**Prompt:**
Drop the pictures; give again exactly the lines from the one holding "(579, 324) = (479, 313): purple" through the end of the data.
╔══
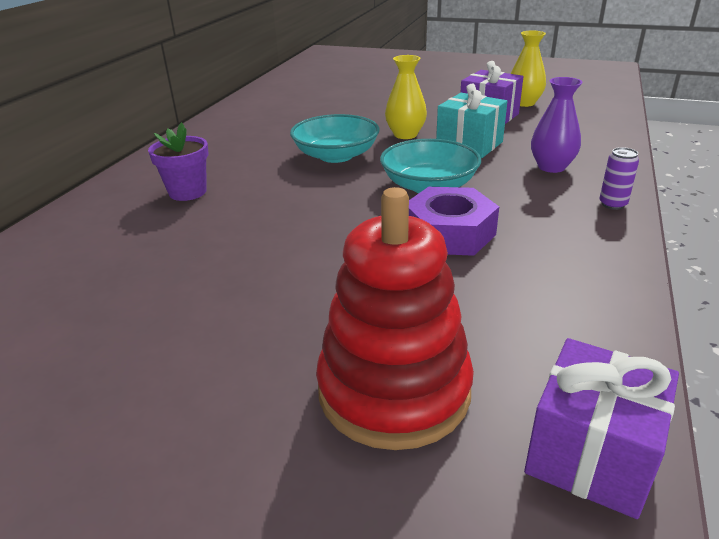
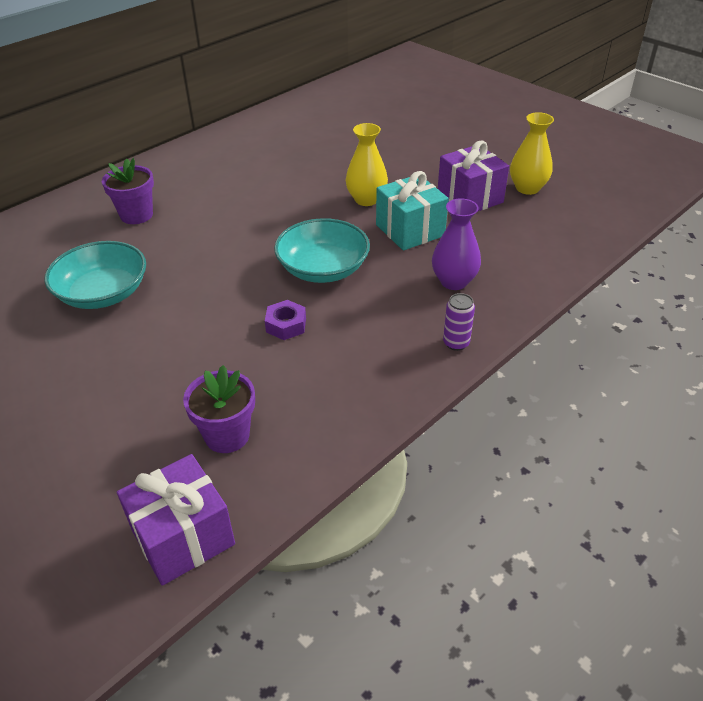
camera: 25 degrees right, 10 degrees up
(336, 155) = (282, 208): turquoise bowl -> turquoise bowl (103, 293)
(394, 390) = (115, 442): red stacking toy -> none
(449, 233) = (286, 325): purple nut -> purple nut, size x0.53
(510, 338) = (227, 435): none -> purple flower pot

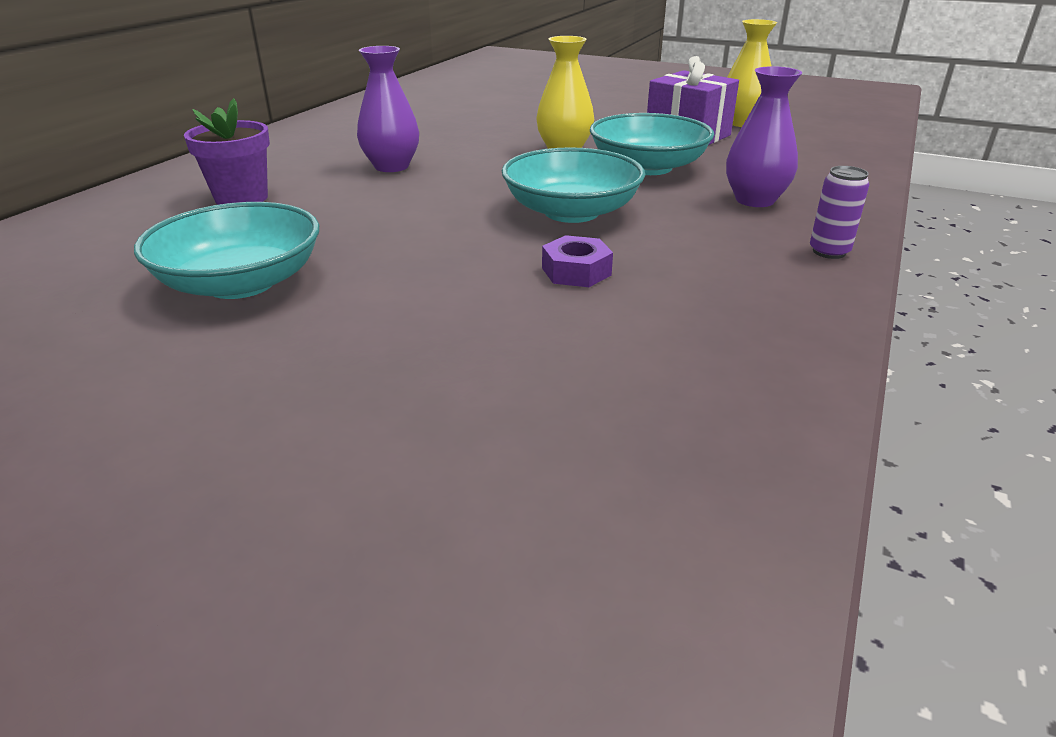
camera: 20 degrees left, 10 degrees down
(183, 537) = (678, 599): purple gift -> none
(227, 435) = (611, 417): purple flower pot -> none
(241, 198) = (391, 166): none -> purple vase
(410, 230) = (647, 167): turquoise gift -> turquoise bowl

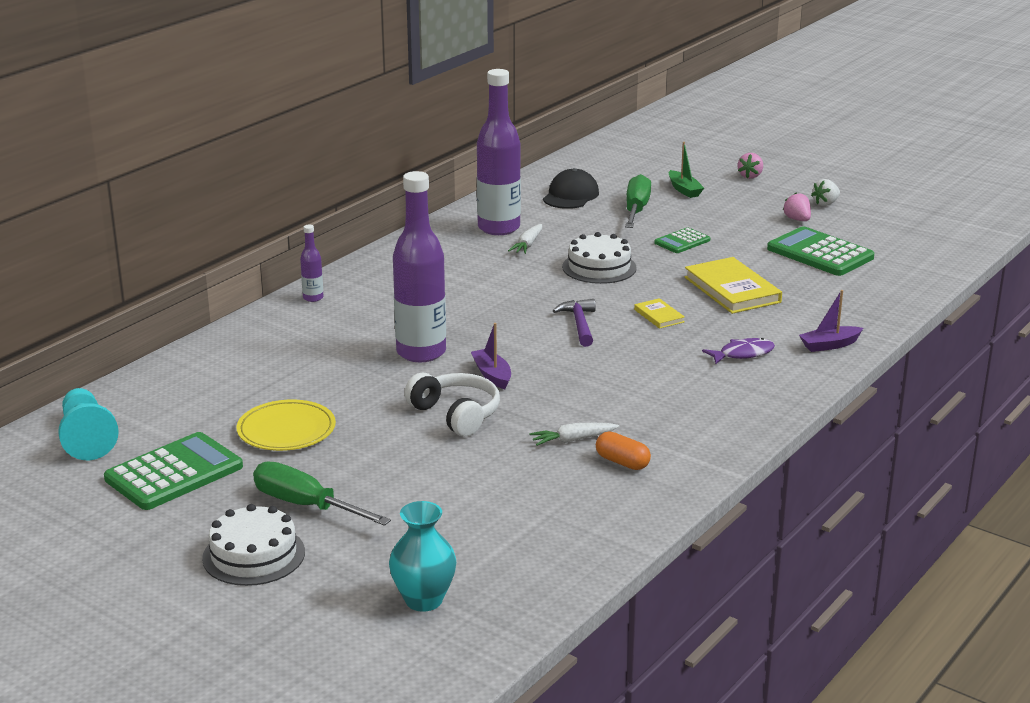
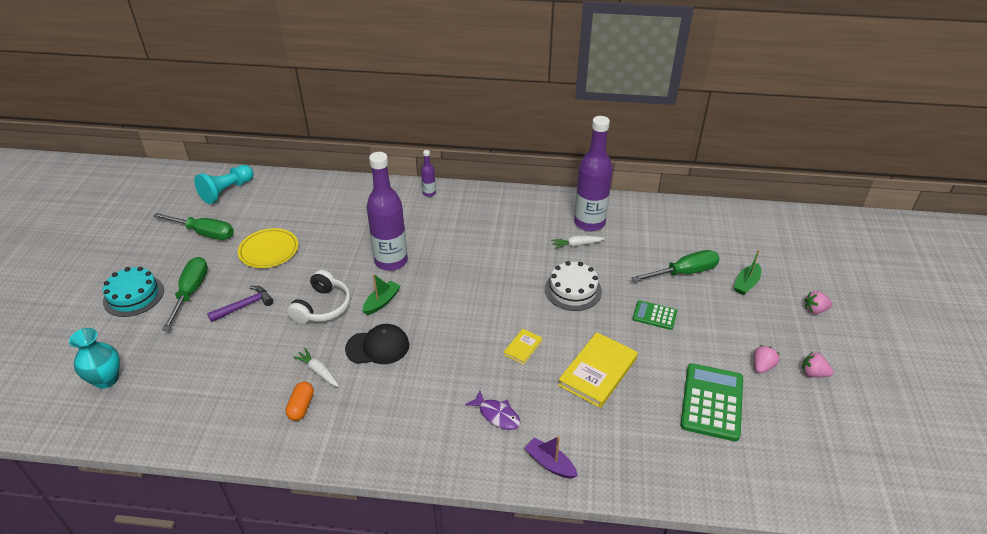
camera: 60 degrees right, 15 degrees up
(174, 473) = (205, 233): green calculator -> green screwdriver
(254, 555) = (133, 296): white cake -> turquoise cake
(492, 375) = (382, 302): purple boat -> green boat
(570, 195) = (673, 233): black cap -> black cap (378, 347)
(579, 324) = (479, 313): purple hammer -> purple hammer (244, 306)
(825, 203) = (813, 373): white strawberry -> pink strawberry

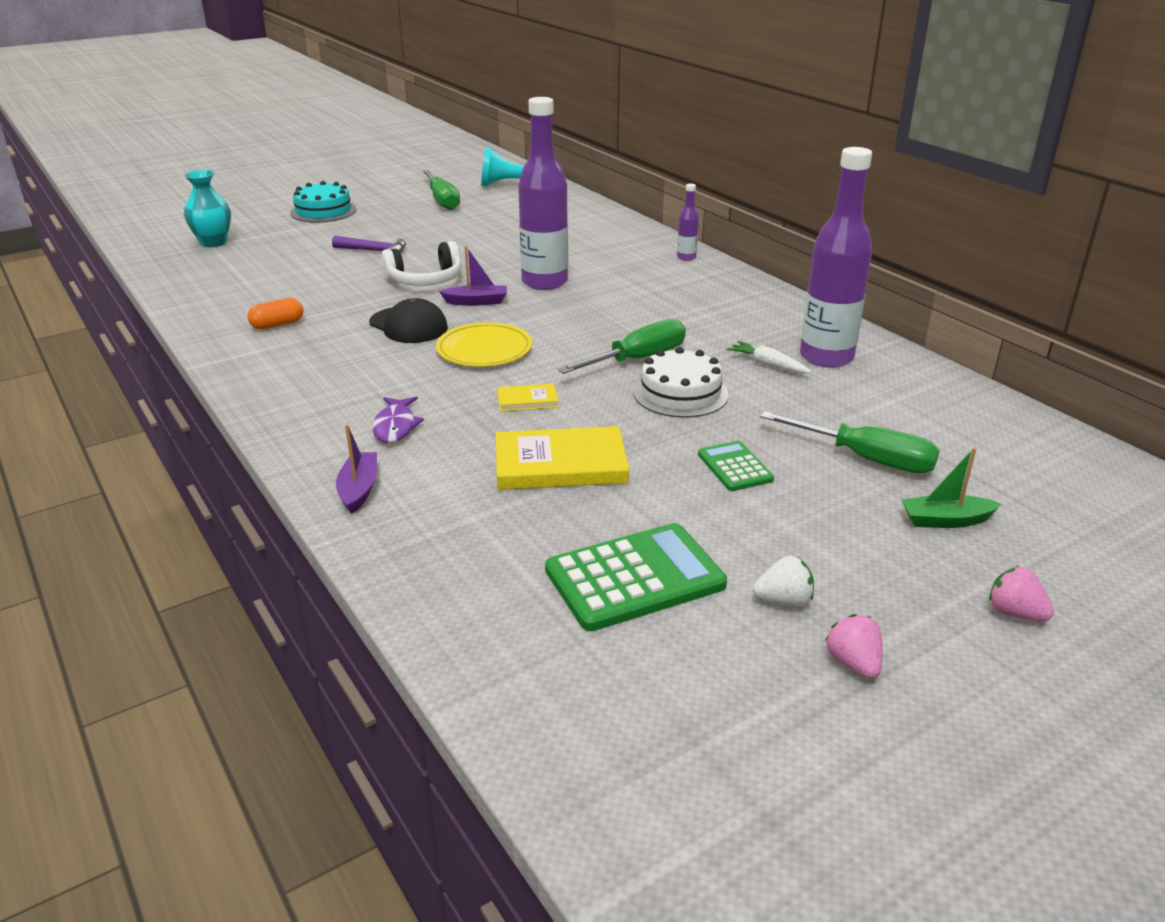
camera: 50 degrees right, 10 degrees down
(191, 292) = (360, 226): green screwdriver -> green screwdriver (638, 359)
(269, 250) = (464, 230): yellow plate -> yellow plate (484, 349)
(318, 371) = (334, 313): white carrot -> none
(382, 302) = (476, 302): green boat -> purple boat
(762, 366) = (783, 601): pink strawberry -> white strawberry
╚══
**Answer to this problem:**
(579, 324) = (479, 313): purple hammer -> purple hammer (244, 306)
(825, 203) = (813, 373): white strawberry -> pink strawberry

camera: 50 degrees right, 10 degrees down
(191, 292) = (360, 226): green screwdriver -> green screwdriver (638, 359)
(269, 250) = (464, 230): yellow plate -> yellow plate (484, 349)
(318, 371) = (334, 313): white carrot -> none
(382, 302) = (476, 302): green boat -> purple boat
(762, 366) = (783, 601): pink strawberry -> white strawberry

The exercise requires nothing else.